Please arrange the lines below as a JSON list of strings, one string per line, leaving out any blank lines.

Source data start

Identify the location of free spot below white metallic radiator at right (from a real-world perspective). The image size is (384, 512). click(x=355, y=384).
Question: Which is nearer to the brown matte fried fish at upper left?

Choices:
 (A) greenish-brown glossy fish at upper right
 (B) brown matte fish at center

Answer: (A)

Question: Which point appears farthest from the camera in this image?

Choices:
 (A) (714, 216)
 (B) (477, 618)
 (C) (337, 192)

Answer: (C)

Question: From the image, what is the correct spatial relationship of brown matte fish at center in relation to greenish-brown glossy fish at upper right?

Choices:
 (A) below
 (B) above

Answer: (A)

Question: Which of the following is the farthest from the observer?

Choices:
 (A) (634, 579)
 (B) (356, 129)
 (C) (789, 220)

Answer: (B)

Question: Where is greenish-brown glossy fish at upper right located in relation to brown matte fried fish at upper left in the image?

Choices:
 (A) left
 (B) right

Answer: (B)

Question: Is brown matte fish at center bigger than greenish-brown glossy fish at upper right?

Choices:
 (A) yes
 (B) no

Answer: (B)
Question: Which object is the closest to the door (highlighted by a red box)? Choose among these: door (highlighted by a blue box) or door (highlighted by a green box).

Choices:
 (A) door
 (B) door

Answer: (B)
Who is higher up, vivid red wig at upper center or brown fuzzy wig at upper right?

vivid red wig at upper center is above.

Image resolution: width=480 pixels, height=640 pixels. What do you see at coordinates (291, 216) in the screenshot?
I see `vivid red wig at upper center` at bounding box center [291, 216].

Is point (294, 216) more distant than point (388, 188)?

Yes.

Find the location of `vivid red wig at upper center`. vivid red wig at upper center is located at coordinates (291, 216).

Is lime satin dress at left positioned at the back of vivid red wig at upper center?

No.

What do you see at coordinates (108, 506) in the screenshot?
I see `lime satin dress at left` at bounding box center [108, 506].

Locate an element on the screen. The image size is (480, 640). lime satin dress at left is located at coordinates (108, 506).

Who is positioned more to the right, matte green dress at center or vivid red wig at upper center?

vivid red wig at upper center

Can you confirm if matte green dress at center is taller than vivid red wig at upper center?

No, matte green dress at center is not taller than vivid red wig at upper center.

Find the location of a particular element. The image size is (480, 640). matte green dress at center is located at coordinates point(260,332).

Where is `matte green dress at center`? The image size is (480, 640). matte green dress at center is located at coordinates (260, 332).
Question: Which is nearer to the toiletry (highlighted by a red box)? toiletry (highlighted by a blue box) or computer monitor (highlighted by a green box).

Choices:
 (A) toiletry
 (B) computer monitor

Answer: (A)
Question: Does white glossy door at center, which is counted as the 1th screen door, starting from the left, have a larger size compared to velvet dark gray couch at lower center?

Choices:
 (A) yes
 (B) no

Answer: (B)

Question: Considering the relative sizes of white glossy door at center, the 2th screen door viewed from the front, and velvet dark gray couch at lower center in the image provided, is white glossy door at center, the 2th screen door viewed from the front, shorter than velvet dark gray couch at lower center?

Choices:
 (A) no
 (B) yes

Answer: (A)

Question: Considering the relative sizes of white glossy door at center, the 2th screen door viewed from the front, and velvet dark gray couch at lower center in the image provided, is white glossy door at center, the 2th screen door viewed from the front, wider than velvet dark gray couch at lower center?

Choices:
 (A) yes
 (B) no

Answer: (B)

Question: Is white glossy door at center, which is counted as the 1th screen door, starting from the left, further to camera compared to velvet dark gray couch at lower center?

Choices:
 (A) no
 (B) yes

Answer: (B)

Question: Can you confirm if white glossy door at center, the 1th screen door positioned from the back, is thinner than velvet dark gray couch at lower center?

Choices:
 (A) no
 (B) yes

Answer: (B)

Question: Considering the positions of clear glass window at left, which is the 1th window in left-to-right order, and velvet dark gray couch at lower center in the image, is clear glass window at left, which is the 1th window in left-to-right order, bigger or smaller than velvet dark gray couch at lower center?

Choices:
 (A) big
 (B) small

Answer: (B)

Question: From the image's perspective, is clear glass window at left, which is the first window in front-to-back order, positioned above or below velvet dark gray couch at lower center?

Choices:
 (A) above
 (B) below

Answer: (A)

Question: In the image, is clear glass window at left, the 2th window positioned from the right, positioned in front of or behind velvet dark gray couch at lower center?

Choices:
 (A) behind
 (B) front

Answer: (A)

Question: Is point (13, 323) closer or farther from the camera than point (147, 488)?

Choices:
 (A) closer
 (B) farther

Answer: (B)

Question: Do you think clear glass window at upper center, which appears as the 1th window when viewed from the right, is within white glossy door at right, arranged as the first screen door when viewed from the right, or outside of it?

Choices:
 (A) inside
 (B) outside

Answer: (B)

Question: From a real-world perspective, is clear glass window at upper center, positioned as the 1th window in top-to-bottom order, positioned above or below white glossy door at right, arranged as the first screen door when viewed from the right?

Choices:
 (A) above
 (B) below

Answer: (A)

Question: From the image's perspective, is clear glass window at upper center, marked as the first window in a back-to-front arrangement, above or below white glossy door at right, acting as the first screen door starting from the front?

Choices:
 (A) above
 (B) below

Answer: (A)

Source data end

* Task solution
[
  "Identify the location of free spot below white metallic radiator at right (from a real-world perspective). The image size is (384, 512). click(x=355, y=384).",
  "Question: Which is nearer to the brown matte fried fish at upper left?",
  "Choices:",
  " (A) greenish-brown glossy fish at upper right",
  " (B) brown matte fish at center",
  "Answer: (A)",
  "Question: Which point appears farthest from the camera in this image?",
  "Choices:",
  " (A) (714, 216)",
  " (B) (477, 618)",
  " (C) (337, 192)",
  "Answer: (C)",
  "Question: From the image, what is the correct spatial relationship of brown matte fish at center in relation to greenish-brown glossy fish at upper right?",
  "Choices:",
  " (A) below",
  " (B) above",
  "Answer: (A)",
  "Question: Which of the following is the farthest from the observer?",
  "Choices:",
  " (A) (634, 579)",
  " (B) (356, 129)",
  " (C) (789, 220)",
  "Answer: (B)",
  "Question: Where is greenish-brown glossy fish at upper right located in relation to brown matte fried fish at upper left in the image?",
  "Choices:",
  " (A) left",
  " (B) right",
  "Answer: (B)",
  "Question: Is brown matte fish at center bigger than greenish-brown glossy fish at upper right?",
  "Choices:",
  " (A) yes",
  " (B) no",
  "Answer: (B)",
  "Question: Which object is the closest to the door (highlighted by a red box)? Choose among these: door (highlighted by a blue box) or door (highlighted by a green box).",
  "Choices:",
  " (A) door",
  " (B) door",
  "Answer: (B)",
  "Who is higher up, vivid red wig at upper center or brown fuzzy wig at upper right?",
  "vivid red wig at upper center is above.",
  "Image resolution: width=480 pixels, height=640 pixels. What do you see at coordinates (291, 216) in the screenshot?",
  "I see `vivid red wig at upper center` at bounding box center [291, 216].",
  "Is point (294, 216) more distant than point (388, 188)?",
  "Yes.",
  "Find the location of `vivid red wig at upper center`. vivid red wig at upper center is located at coordinates (291, 216).",
  "Is lime satin dress at left positioned at the back of vivid red wig at upper center?",
  "No.",
  "What do you see at coordinates (108, 506) in the screenshot?",
  "I see `lime satin dress at left` at bounding box center [108, 506].",
  "Locate an element on the screen. The image size is (480, 640). lime satin dress at left is located at coordinates (108, 506).",
  "Who is positioned more to the right, matte green dress at center or vivid red wig at upper center?",
  "vivid red wig at upper center",
  "Can you confirm if matte green dress at center is taller than vivid red wig at upper center?",
  "No, matte green dress at center is not taller than vivid red wig at upper center.",
  "Find the location of a particular element. The image size is (480, 640). matte green dress at center is located at coordinates point(260,332).",
  "Where is `matte green dress at center`? The image size is (480, 640). matte green dress at center is located at coordinates (260, 332).",
  "Question: Which is nearer to the toiletry (highlighted by a red box)? toiletry (highlighted by a blue box) or computer monitor (highlighted by a green box).",
  "Choices:",
  " (A) toiletry",
  " (B) computer monitor",
  "Answer: (A)",
  "Question: Does white glossy door at center, which is counted as the 1th screen door, starting from the left, have a larger size compared to velvet dark gray couch at lower center?",
  "Choices:",
  " (A) yes",
  " (B) no",
  "Answer: (B)",
  "Question: Considering the relative sizes of white glossy door at center, the 2th screen door viewed from the front, and velvet dark gray couch at lower center in the image provided, is white glossy door at center, the 2th screen door viewed from the front, shorter than velvet dark gray couch at lower center?",
  "Choices:",
  " (A) no",
  " (B) yes",
  "Answer: (A)",
  "Question: Considering the relative sizes of white glossy door at center, the 2th screen door viewed from the front, and velvet dark gray couch at lower center in the image provided, is white glossy door at center, the 2th screen door viewed from the front, wider than velvet dark gray couch at lower center?",
  "Choices:",
  " (A) yes",
  " (B) no",
  "Answer: (B)",
  "Question: Is white glossy door at center, which is counted as the 1th screen door, starting from the left, further to camera compared to velvet dark gray couch at lower center?",
  "Choices:",
  " (A) no",
  " (B) yes",
  "Answer: (B)",
  "Question: Can you confirm if white glossy door at center, the 1th screen door positioned from the back, is thinner than velvet dark gray couch at lower center?",
  "Choices:",
  " (A) no",
  " (B) yes",
  "Answer: (B)",
  "Question: Considering the positions of clear glass window at left, which is the 1th window in left-to-right order, and velvet dark gray couch at lower center in the image, is clear glass window at left, which is the 1th window in left-to-right order, bigger or smaller than velvet dark gray couch at lower center?",
  "Choices:",
  " (A) big",
  " (B) small",
  "Answer: (B)",
  "Question: From the image's perspective, is clear glass window at left, which is the first window in front-to-back order, positioned above or below velvet dark gray couch at lower center?",
  "Choices:",
  " (A) above",
  " (B) below",
  "Answer: (A)",
  "Question: In the image, is clear glass window at left, the 2th window positioned from the right, positioned in front of or behind velvet dark gray couch at lower center?",
  "Choices:",
  " (A) behind",
  " (B) front",
  "Answer: (A)",
  "Question: Is point (13, 323) closer or farther from the camera than point (147, 488)?",
  "Choices:",
  " (A) closer",
  " (B) farther",
  "Answer: (B)",
  "Question: Do you think clear glass window at upper center, which appears as the 1th window when viewed from the right, is within white glossy door at right, arranged as the first screen door when viewed from the right, or outside of it?",
  "Choices:",
  " (A) inside",
  " (B) outside",
  "Answer: (B)",
  "Question: From a real-world perspective, is clear glass window at upper center, positioned as the 1th window in top-to-bottom order, positioned above or below white glossy door at right, arranged as the first screen door when viewed from the right?",
  "Choices:",
  " (A) above",
  " (B) below",
  "Answer: (A)",
  "Question: From the image's perspective, is clear glass window at upper center, marked as the first window in a back-to-front arrangement, above or below white glossy door at right, acting as the first screen door starting from the front?",
  "Choices:",
  " (A) above",
  " (B) below",
  "Answer: (A)"
]